- _Record excerpts_
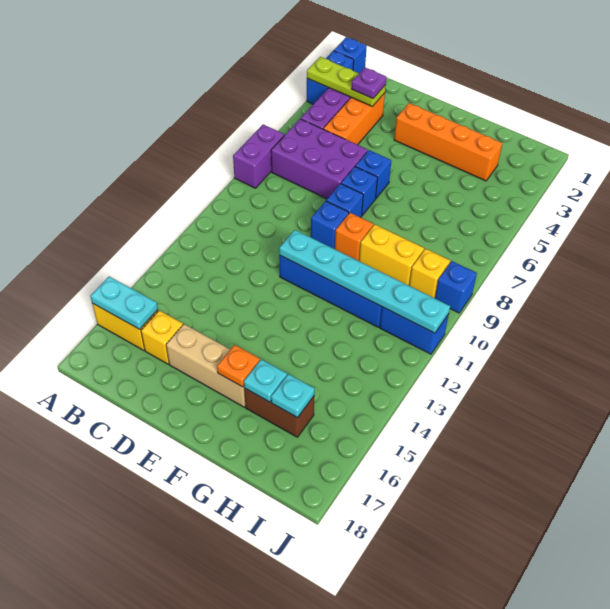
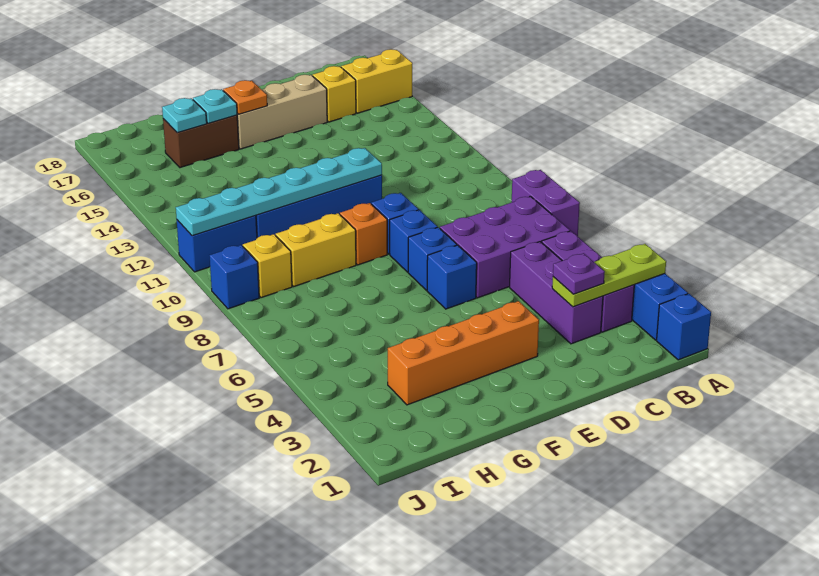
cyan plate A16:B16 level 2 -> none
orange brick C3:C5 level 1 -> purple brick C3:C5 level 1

...

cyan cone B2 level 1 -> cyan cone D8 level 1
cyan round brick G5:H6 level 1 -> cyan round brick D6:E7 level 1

- _Exercise brief_
Where a line of the data includes the string "brick", list that line.

- _Response to this exercise_
orange brick C3:C5 level 1 -> purple brick C3:C5 level 1
cyan round brick G5:H6 level 1 -> cyan round brick D6:E7 level 1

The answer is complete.